Reproduce the records below exactly, but only between the lines holding "blue circle: (948, 886)" and "brown semicircle: (75, 70) -> (32, 79), moved", inclusive.

▸ **DATA RECORDS**:
+++
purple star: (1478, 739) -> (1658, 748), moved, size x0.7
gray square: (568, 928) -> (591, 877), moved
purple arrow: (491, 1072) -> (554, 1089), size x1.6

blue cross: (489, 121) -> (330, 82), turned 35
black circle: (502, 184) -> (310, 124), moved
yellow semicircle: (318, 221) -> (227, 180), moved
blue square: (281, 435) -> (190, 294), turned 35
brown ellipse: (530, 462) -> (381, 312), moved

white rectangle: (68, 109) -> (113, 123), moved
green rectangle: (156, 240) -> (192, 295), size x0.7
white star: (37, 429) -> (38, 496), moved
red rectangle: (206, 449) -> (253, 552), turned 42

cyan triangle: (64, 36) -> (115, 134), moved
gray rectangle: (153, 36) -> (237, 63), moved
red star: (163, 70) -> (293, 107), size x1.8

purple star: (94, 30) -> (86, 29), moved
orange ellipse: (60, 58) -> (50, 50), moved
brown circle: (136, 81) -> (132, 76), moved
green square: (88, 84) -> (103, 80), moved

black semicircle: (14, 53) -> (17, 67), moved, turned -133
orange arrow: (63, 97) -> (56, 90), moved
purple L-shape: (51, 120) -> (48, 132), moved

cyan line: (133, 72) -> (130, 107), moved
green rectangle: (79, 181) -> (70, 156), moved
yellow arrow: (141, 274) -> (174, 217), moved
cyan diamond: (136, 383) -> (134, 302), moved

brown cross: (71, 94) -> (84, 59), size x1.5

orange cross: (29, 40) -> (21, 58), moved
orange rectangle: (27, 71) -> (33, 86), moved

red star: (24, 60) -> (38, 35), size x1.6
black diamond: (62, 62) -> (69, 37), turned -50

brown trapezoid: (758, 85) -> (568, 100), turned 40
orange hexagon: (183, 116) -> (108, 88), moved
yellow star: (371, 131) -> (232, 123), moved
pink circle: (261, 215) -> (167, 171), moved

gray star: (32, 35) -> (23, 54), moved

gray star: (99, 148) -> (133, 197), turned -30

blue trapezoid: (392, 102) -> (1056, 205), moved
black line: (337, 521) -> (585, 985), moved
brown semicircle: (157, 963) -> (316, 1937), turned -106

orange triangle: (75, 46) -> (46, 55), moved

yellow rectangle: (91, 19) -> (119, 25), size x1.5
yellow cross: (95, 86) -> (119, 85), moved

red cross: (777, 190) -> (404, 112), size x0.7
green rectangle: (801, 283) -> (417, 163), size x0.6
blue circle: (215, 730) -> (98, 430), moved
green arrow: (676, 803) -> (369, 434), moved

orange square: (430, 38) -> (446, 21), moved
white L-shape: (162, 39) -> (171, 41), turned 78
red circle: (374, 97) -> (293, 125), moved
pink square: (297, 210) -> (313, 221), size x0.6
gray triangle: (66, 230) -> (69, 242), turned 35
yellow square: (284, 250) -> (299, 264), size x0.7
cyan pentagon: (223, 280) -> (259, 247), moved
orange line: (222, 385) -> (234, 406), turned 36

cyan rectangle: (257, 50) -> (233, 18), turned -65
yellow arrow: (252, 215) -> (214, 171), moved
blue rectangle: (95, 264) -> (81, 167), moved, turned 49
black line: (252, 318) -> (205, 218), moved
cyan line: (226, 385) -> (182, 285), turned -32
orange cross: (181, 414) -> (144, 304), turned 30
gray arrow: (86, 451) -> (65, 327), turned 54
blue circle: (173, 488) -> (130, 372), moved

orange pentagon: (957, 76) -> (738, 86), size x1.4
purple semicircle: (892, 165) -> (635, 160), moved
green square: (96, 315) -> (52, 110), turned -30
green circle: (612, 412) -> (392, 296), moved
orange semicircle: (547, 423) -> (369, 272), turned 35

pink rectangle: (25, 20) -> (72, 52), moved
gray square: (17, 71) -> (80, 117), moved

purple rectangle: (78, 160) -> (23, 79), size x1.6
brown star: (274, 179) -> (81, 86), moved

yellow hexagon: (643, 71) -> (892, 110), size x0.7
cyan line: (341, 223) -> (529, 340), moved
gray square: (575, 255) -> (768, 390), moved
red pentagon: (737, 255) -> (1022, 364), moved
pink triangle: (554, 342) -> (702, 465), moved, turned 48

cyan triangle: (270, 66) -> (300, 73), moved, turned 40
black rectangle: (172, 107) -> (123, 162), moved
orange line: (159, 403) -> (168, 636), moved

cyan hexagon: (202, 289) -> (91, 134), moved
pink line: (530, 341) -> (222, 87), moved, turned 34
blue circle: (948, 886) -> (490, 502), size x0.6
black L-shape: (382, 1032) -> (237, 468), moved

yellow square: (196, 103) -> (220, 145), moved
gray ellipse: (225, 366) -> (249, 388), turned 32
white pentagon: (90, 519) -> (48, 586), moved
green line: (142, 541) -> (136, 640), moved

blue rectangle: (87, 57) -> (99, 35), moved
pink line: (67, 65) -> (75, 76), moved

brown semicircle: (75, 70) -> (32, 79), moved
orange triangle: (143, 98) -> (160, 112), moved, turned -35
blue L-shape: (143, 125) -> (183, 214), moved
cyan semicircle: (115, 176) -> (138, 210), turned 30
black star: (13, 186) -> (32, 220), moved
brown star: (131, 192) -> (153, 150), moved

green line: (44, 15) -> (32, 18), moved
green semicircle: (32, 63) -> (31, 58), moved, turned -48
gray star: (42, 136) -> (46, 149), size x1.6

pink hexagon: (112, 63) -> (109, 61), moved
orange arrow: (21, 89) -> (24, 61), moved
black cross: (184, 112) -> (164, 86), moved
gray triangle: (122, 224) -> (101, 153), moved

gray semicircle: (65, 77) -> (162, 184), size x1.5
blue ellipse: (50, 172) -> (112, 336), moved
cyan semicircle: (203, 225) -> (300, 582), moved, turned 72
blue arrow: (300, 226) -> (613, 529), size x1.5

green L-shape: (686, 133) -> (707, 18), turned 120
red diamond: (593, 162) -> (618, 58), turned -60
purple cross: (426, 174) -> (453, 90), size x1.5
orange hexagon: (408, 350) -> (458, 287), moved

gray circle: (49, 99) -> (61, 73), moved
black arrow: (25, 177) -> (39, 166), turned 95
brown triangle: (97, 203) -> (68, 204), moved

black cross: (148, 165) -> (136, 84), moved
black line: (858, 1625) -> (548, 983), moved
+++
▸ **ANSWER FOR THIS EXERCISE**:
blue circle: (948, 886) -> (490, 502), size x0.6
black L-shape: (382, 1032) -> (237, 468), moved

yellow square: (196, 103) -> (220, 145), moved
gray ellipse: (225, 366) -> (249, 388), turned 32
white pentagon: (90, 519) -> (48, 586), moved
green line: (142, 541) -> (136, 640), moved

blue rectangle: (87, 57) -> (99, 35), moved
pink line: (67, 65) -> (75, 76), moved

brown semicircle: (75, 70) -> (32, 79), moved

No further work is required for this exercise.